• **Problem to solve**
Say how many lines in the data below contain the word "scarlet", and give no other text.

• **The input**

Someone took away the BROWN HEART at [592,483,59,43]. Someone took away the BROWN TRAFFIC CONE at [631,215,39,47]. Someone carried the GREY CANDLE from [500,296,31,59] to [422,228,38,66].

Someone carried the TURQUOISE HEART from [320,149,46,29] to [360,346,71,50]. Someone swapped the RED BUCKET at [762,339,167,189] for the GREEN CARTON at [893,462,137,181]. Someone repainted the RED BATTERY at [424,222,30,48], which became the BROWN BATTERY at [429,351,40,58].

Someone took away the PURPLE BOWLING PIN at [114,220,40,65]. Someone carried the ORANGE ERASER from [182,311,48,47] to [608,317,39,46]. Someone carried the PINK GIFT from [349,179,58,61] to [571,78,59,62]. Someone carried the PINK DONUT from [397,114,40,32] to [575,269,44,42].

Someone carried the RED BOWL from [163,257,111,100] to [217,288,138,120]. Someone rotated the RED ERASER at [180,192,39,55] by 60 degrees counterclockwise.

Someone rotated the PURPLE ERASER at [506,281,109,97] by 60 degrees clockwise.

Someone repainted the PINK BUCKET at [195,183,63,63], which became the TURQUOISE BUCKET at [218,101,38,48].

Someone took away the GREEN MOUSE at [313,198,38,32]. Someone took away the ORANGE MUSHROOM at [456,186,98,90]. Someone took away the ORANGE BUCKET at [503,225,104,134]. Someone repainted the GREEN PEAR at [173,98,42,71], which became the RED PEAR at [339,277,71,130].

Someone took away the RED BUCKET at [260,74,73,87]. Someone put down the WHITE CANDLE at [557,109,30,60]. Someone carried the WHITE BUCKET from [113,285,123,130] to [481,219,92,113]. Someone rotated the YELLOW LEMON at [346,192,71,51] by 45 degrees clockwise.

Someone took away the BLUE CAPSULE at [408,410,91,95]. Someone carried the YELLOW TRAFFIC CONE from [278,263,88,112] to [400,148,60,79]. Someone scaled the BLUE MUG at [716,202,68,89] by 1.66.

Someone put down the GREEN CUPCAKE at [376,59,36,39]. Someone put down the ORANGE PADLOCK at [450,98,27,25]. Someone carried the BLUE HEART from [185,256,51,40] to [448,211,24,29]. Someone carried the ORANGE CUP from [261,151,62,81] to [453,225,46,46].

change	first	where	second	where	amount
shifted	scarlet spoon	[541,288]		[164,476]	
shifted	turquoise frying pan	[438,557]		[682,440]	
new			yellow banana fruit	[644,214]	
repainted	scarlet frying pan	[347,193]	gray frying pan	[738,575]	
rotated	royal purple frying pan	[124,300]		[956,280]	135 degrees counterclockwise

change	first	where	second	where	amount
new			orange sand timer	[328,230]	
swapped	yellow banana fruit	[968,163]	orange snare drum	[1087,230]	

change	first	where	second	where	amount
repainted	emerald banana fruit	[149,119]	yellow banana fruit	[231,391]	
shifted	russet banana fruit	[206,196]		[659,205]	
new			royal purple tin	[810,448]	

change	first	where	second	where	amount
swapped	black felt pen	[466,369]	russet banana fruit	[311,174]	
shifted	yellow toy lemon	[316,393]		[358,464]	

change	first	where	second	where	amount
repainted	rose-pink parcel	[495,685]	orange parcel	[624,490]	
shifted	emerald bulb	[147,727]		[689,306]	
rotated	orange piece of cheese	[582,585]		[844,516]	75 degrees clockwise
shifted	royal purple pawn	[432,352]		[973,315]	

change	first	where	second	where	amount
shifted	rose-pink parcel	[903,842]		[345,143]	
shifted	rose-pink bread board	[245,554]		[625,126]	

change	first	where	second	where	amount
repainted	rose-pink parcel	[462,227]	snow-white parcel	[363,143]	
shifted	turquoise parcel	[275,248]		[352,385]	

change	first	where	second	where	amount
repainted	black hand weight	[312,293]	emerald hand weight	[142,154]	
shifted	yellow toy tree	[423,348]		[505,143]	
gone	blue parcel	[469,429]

• **Problem solution**
2